**Work required:**
Reproduce the records verbatim, starting with their first line and ending with the line that contains "brown star at", both included.
══════════════════════════════
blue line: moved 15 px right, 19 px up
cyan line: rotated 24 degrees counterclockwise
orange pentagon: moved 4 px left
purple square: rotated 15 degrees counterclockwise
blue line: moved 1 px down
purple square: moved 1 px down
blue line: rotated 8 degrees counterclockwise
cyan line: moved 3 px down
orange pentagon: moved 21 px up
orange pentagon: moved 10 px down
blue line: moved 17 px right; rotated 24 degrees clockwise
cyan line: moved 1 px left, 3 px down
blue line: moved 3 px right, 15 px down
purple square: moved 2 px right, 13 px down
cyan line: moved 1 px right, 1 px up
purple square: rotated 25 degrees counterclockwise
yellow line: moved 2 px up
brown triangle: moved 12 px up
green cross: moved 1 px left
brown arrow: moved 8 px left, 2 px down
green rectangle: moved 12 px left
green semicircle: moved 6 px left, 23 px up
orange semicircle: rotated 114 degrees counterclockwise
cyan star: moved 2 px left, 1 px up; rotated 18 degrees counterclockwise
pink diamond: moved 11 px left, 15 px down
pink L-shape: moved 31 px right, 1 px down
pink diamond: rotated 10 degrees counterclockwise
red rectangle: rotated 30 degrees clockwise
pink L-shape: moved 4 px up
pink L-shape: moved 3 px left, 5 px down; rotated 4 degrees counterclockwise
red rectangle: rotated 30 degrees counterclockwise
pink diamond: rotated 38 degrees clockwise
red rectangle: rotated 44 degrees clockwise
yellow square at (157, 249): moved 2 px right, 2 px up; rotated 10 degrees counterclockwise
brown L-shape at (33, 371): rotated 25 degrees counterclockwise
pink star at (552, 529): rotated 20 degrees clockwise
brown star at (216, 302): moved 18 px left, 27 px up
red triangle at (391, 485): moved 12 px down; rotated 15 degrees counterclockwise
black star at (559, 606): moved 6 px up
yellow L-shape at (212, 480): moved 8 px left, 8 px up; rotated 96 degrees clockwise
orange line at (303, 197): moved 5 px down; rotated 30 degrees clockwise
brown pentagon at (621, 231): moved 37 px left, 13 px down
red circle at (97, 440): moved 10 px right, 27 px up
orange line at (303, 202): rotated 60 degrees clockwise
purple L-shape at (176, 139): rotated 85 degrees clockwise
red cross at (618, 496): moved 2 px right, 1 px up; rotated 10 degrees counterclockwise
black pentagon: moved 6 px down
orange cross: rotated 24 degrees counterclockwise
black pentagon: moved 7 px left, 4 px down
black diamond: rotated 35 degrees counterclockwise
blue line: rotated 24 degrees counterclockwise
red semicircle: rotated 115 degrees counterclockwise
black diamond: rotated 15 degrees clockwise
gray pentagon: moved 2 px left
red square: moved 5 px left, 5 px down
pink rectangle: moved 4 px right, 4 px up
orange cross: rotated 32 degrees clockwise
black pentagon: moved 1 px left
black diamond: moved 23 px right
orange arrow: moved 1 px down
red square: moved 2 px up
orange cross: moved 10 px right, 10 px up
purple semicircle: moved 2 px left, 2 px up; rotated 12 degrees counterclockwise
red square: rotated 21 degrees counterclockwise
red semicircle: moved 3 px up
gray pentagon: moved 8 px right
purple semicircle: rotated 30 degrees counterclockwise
══════════════════════════════
**Task answer:**
blue line: moved 15 px right, 19 px up
cyan line: rotated 24 degrees counterclockwise
orange pentagon: moved 4 px left
purple square: rotated 15 degrees counterclockwise
blue line: moved 1 px down
purple square: moved 1 px down
blue line: rotated 8 degrees counterclockwise
cyan line: moved 3 px down
orange pentagon: moved 21 px up
orange pentagon: moved 10 px down
blue line: moved 17 px right; rotated 24 degrees clockwise
cyan line: moved 1 px left, 3 px down
blue line: moved 3 px right, 15 px down
purple square: moved 2 px right, 13 px down
cyan line: moved 1 px right, 1 px up
purple square: rotated 25 degrees counterclockwise
yellow line: moved 2 px up
brown triangle: moved 12 px up
green cross: moved 1 px left
brown arrow: moved 8 px left, 2 px down
green rectangle: moved 12 px left
green semicircle: moved 6 px left, 23 px up
orange semicircle: rotated 114 degrees counterclockwise
cyan star: moved 2 px left, 1 px up; rotated 18 degrees counterclockwise
pink diamond: moved 11 px left, 15 px down
pink L-shape: moved 31 px right, 1 px down
pink diamond: rotated 10 degrees counterclockwise
red rectangle: rotated 30 degrees clockwise
pink L-shape: moved 4 px up
pink L-shape: moved 3 px left, 5 px down; rotated 4 degrees counterclockwise
red rectangle: rotated 30 degrees counterclockwise
pink diamond: rotated 38 degrees clockwise
red rectangle: rotated 44 degrees clockwise
yellow square at (157, 249): moved 2 px right, 2 px up; rotated 10 degrees counterclockwise
brown L-shape at (33, 371): rotated 25 degrees counterclockwise
pink star at (552, 529): rotated 20 degrees clockwise
brown star at (216, 302): moved 18 px left, 27 px up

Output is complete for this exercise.